• **Object change descriptions**
━━━━━━━━━━━━━━━━━━━━━━━━━━━━━━
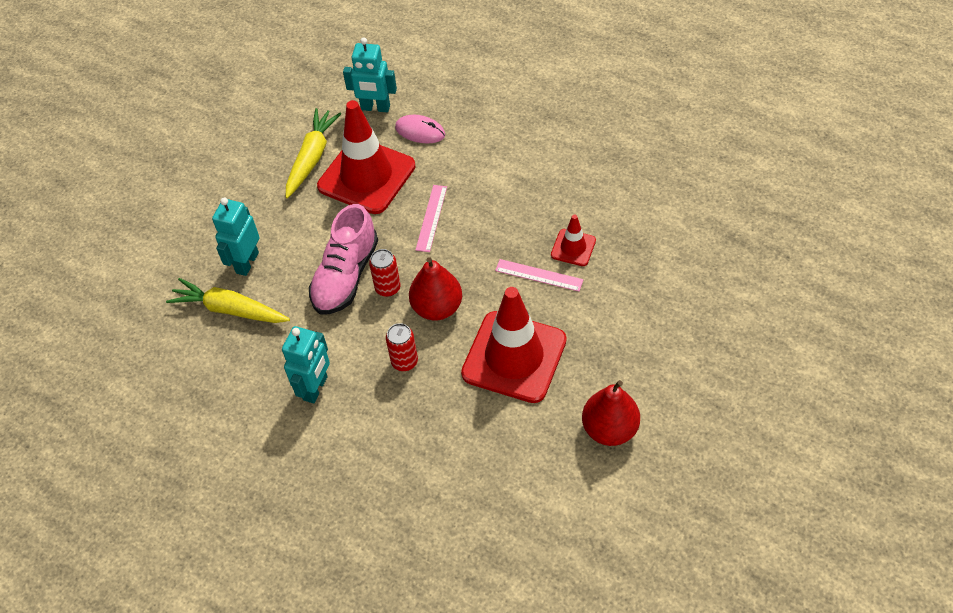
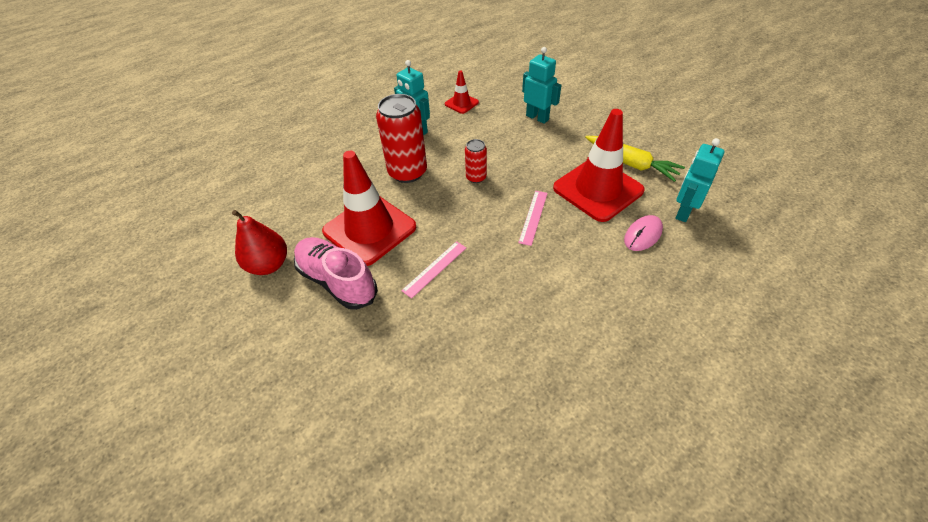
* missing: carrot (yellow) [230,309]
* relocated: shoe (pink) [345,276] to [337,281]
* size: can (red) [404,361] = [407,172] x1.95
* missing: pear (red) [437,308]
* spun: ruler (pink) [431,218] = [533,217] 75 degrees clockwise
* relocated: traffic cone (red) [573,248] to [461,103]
━━━━━━━━━━━━━━━━━━━━━━━━━━━━━━
• **TRY IT**
Except for the pictures, copy every line of the records above exactly.

• **ANSWER SPACE**
* missing: carrot (yellow) [230,309]
* relocated: shoe (pink) [345,276] to [337,281]
* size: can (red) [404,361] = [407,172] x1.95
* missing: pear (red) [437,308]
* spun: ruler (pink) [431,218] = [533,217] 75 degrees clockwise
* relocated: traffic cone (red) [573,248] to [461,103]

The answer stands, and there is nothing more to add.